Start of Block
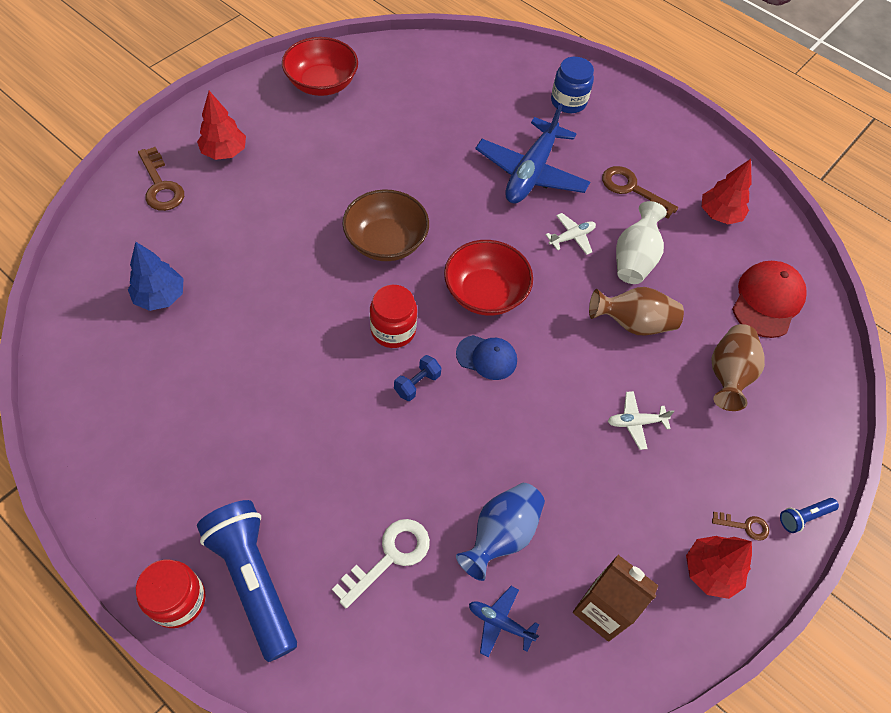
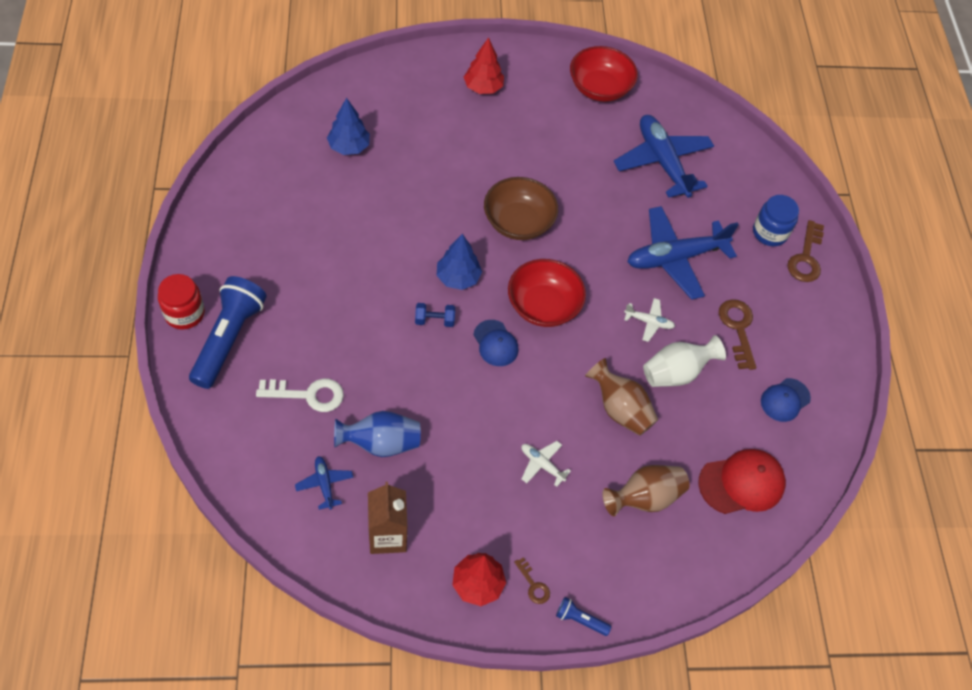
camera: 45 degrees right, 0 degrees up
(160, 185) = (422, 80): brown key -> brown key (806, 257)
(393, 330) = (458, 278): red jar -> blue tree
(436, 106) = (662, 162): none -> blue plane
(719, 215) = (785, 400): red tree -> blue cap

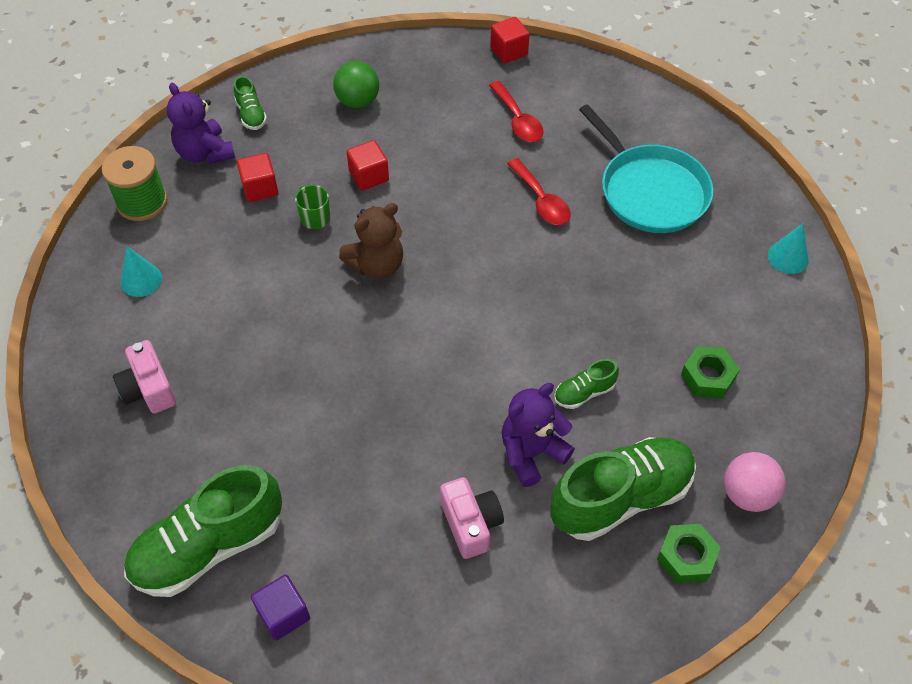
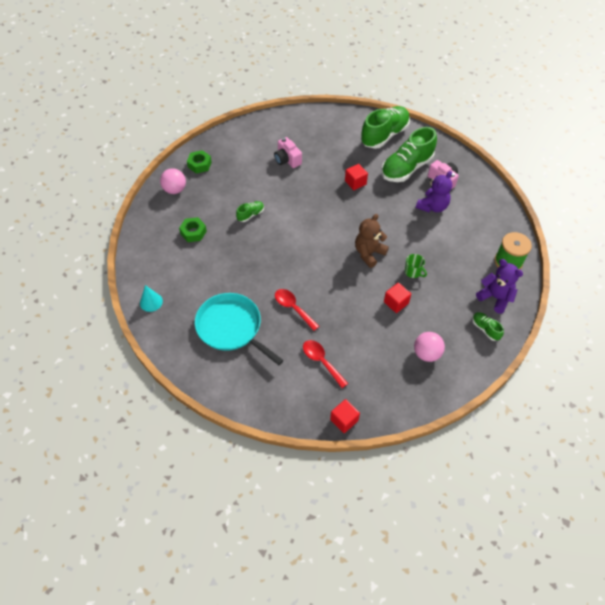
camera: 165 degrees right, 0 degrees up
(141, 280) = (479, 223): turquoise cone -> none
(260, 188) = (451, 282): red cube -> red cube (355, 182)
(283, 614) = (346, 123): purple cube -> none
(358, 101) = (426, 353): green ball -> pink ball
(531, 453) = (269, 187): purple teddy bear -> purple teddy bear (432, 206)
(621, 497) = (228, 179): green shoe -> green shoe (406, 168)

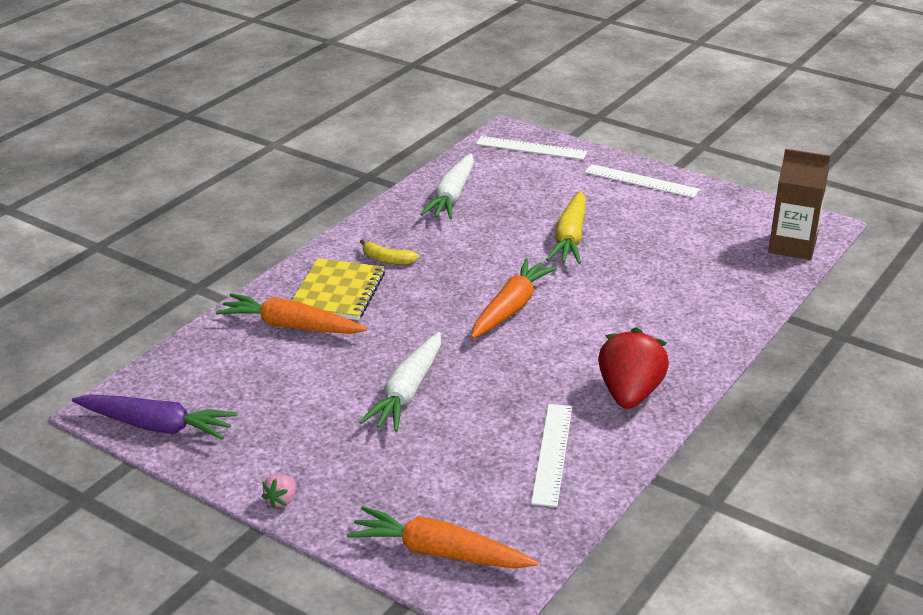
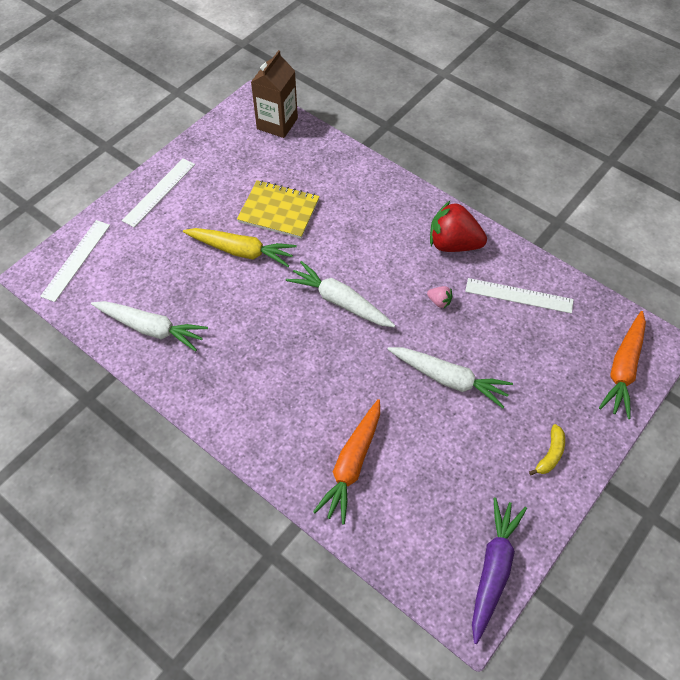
camera: 85 degrees left, 25 degrees up
(281, 500) = (579, 467): pink strawberry -> pink strawberry (439, 301)
(338, 292) = (301, 426): yellow notebook -> yellow notebook (279, 211)
(387, 259) = (253, 385): yellow banana -> yellow banana (550, 454)
(511, 308) = (340, 302): orange carrot -> white carrot

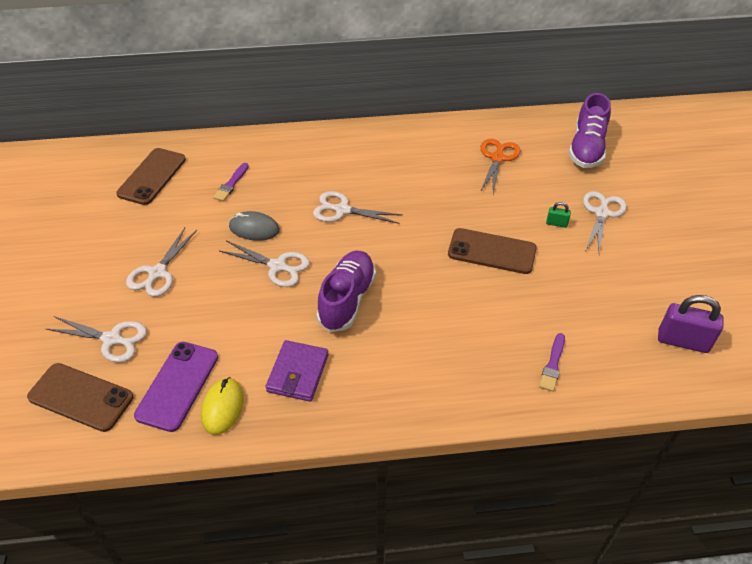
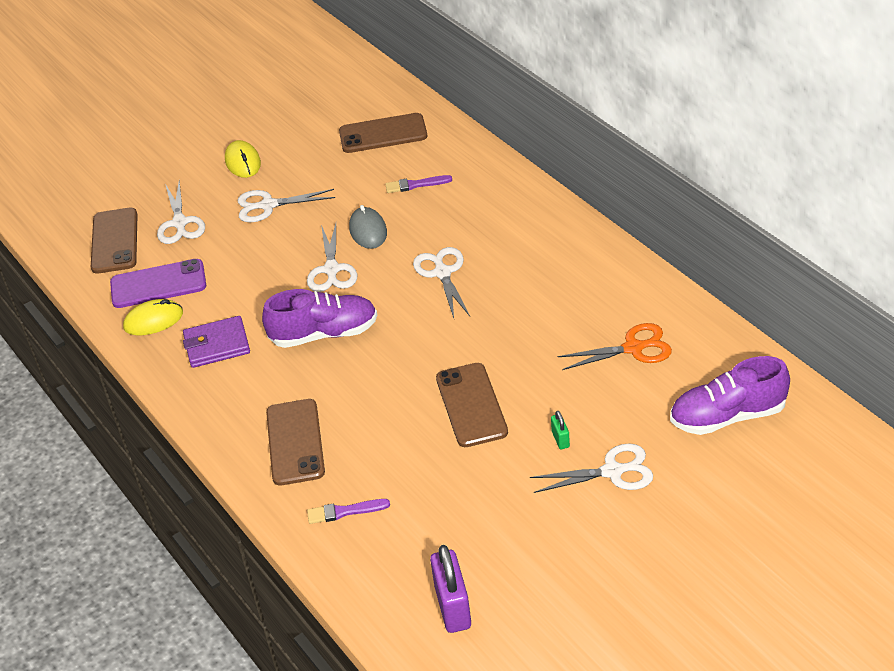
camera: 65 degrees right, 5 degrees down
(82, 267) = (243, 162): none -> yellow mouse
(456, 365) = (295, 442): none -> brown phone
End of Block
▸ Your objective: Only the lines from the first line of the data above through the line with "(283, 614) = (346, 123): purple cube -> none" should appear in the answer, retyped exactly, with every picture left out.

▸ Solved problem:
camera: 45 degrees right, 0 degrees up
(160, 185) = (422, 80): brown key -> brown key (806, 257)
(393, 330) = (458, 278): red jar -> blue tree
(436, 106) = (662, 162): none -> blue plane
(719, 215) = (785, 400): red tree -> blue cap

camera: 165 degrees right, 0 degrees up
(141, 280) = (479, 223): turquoise cone -> none
(260, 188) = (451, 282): red cube -> red cube (355, 182)
(283, 614) = (346, 123): purple cube -> none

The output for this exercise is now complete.